RECORDED INFORMATION>

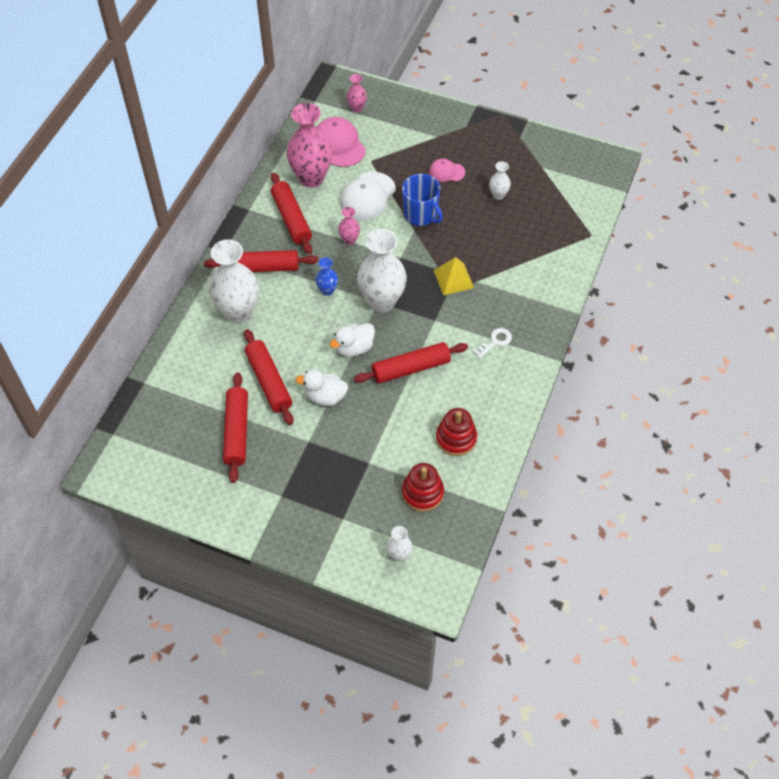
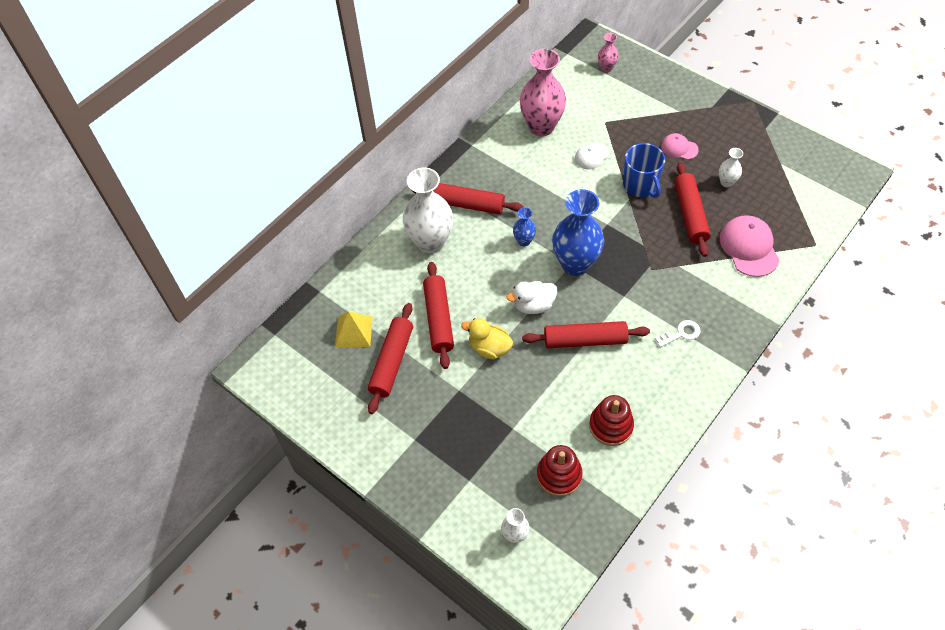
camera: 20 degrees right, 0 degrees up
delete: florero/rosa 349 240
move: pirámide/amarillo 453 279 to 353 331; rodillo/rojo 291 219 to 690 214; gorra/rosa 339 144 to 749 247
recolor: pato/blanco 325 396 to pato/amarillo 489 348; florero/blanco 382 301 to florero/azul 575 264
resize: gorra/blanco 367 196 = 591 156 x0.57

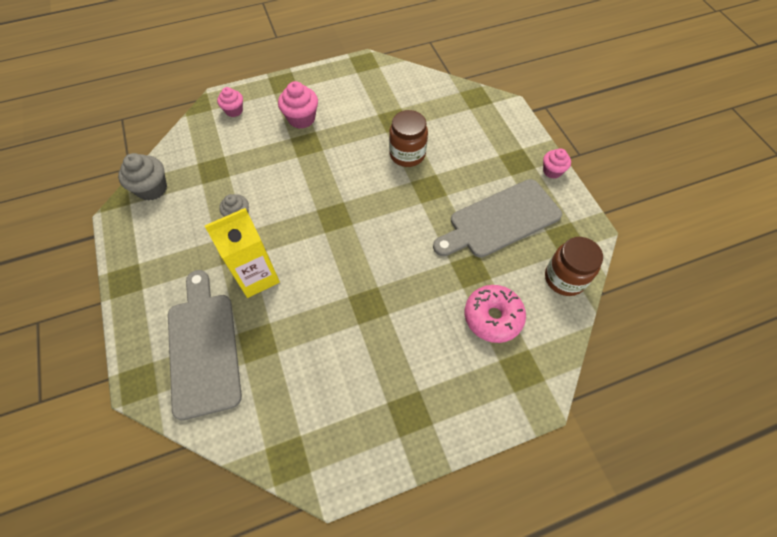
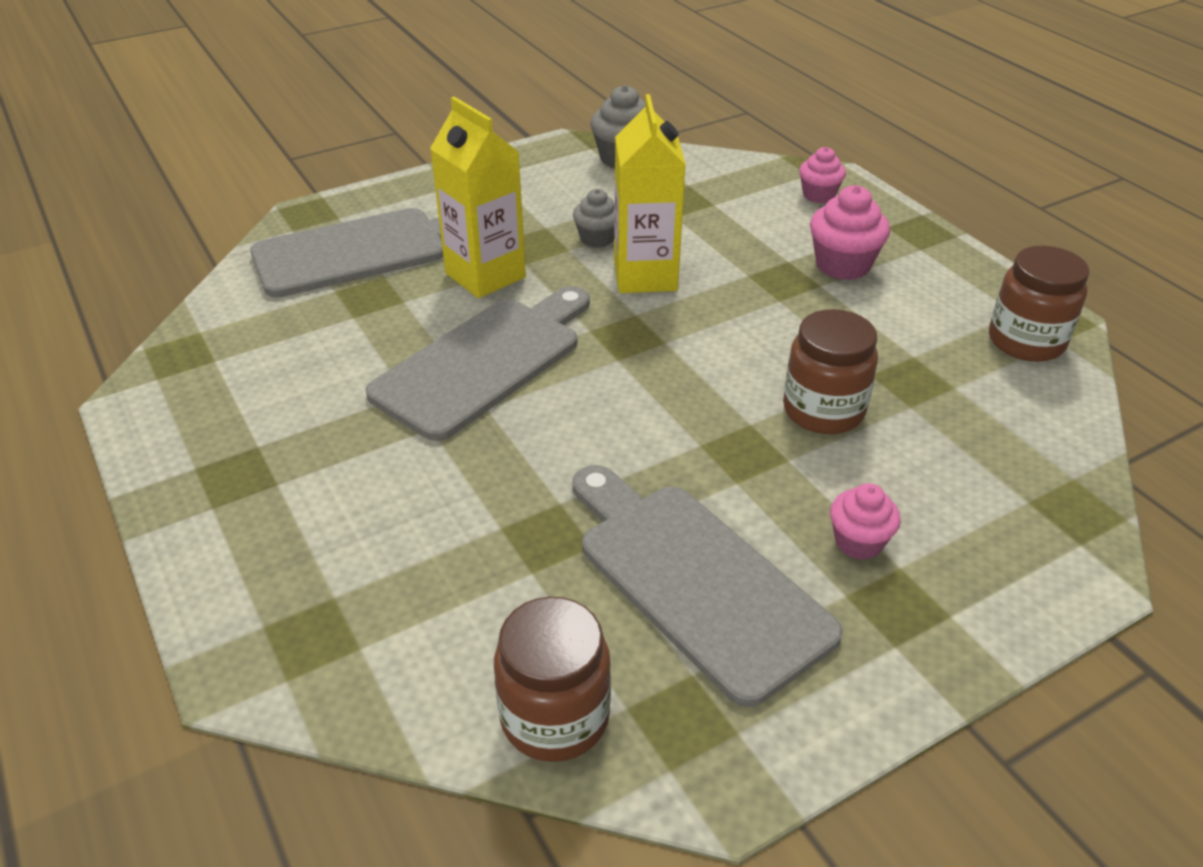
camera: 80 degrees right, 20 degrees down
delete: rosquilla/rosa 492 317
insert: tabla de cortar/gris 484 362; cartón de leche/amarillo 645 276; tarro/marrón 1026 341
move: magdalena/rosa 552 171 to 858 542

PROMPT>
Across the material, how many lines contain "florero"? The reply must be that number and nothing else.

RESULT FOR THIS EXERCISE>
2